*TRY IT*: Copy, with no pictures, the line that contains "ROSY SPRAY CLEANER" and each line after it down to the end of the entries below, exactly.

- Opening Delimiter -

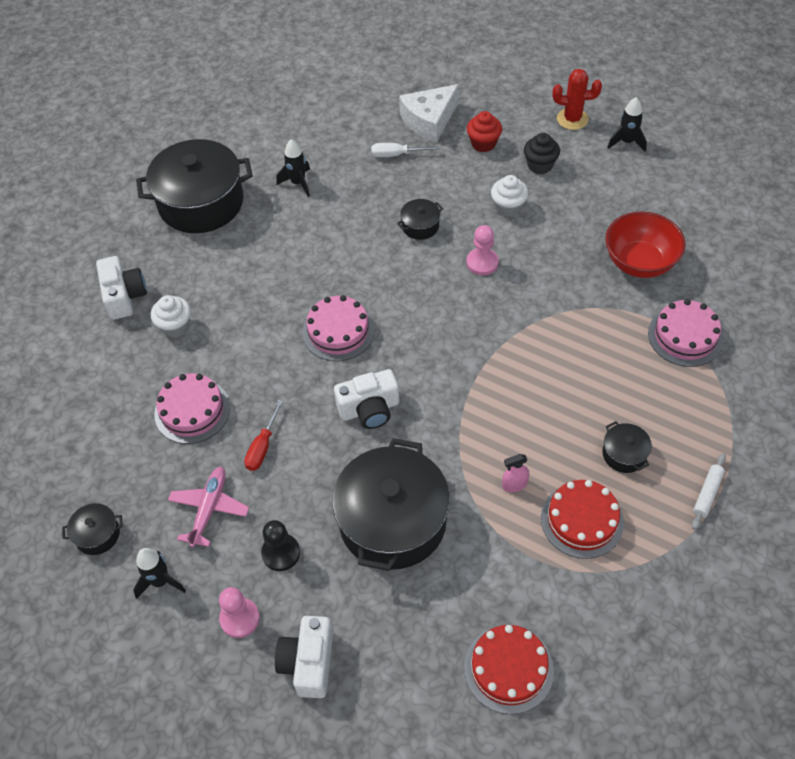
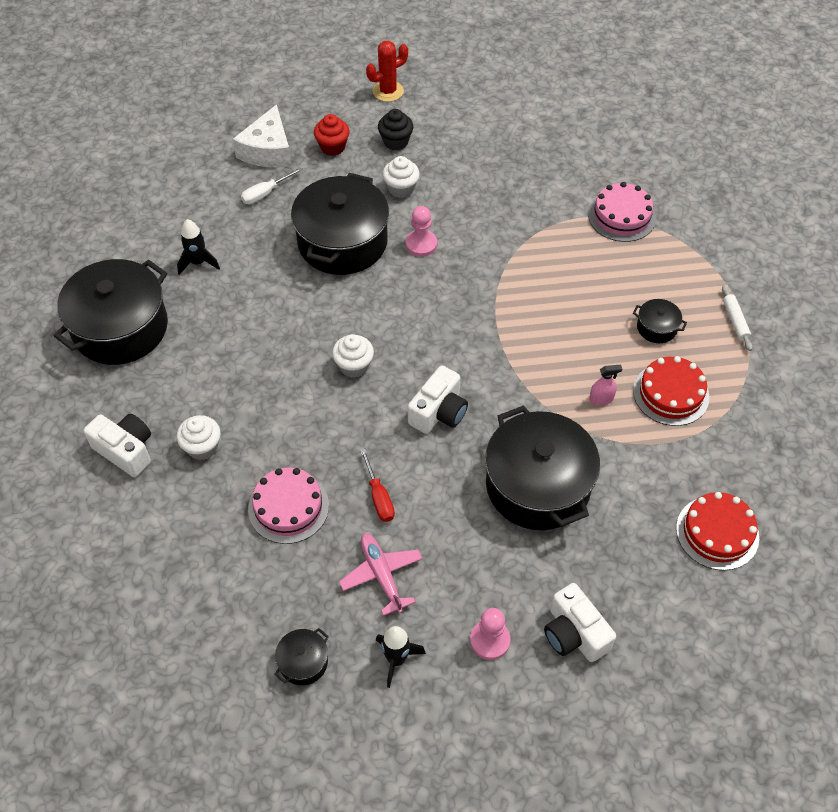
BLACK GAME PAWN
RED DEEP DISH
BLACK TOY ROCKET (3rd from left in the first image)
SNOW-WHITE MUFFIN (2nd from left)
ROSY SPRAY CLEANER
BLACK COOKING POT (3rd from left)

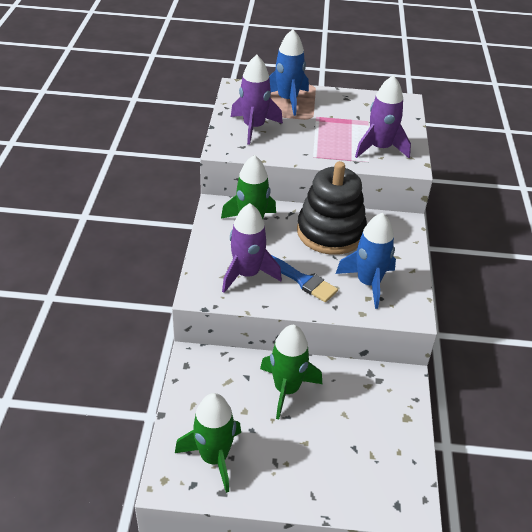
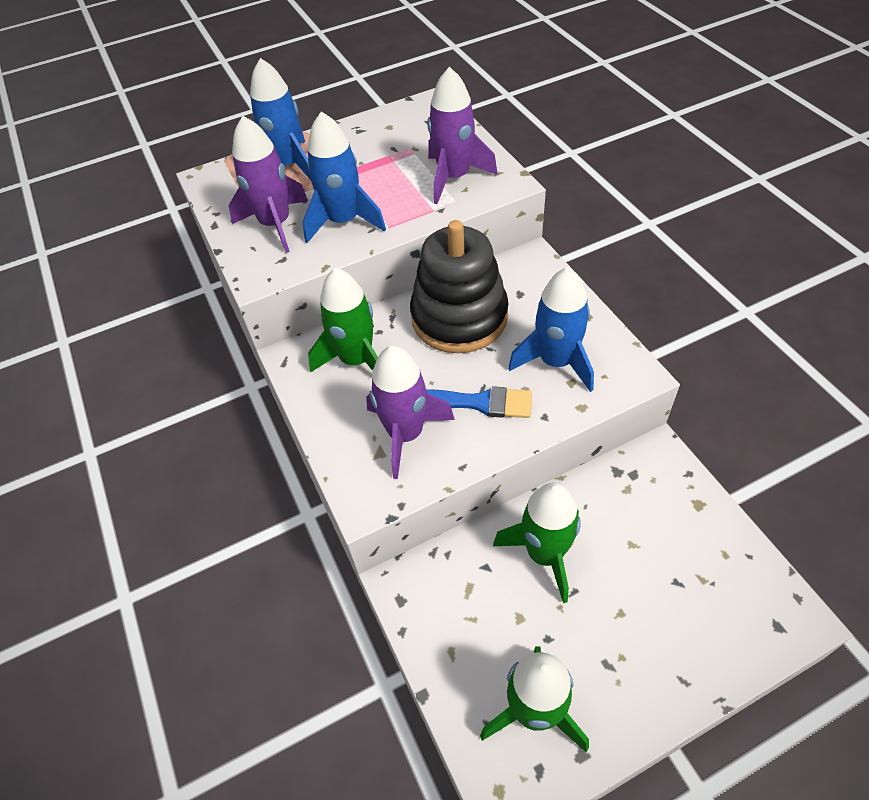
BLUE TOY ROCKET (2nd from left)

- Closing Delimiter -

*RESULT*:
ROSY SPRAY CLEANER
BLACK COOKING POT (3rd from left)

BLUE TOY ROCKET (2nd from left)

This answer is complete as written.